*** Opening INPUT DATA ***

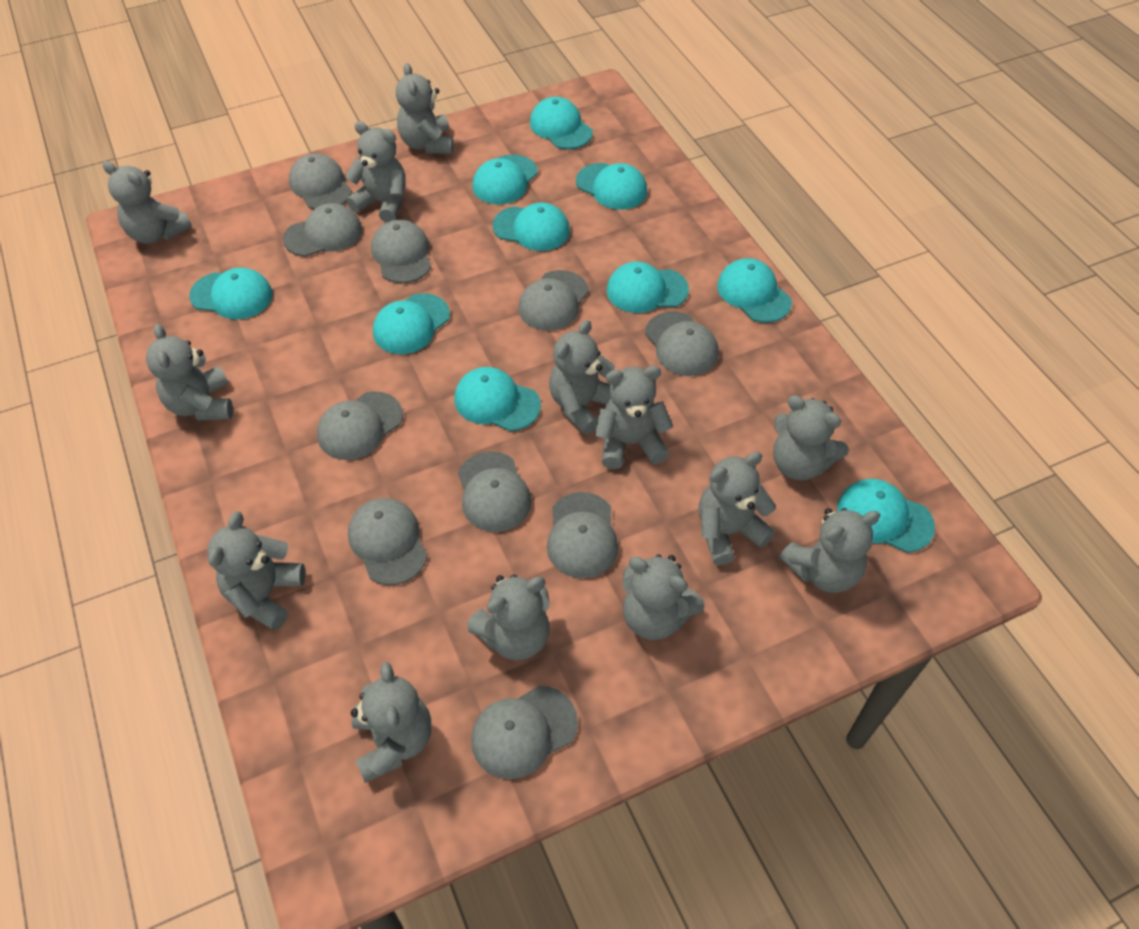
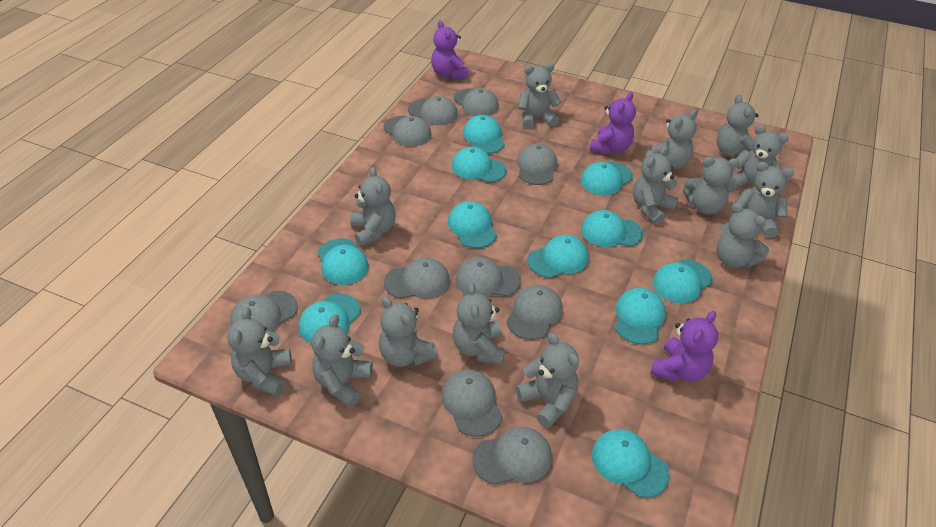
grey teddy bear: 13 -> 14
purple teddy bear: 0 -> 3
turquoise cap: 10 -> 11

*** Closing INPUT DATA ***

- WORK TASK: Return every line shown above without changing a word, and skip the pictures.

- TASK ANSWER:
grey teddy bear: 13 -> 14
purple teddy bear: 0 -> 3
turquoise cap: 10 -> 11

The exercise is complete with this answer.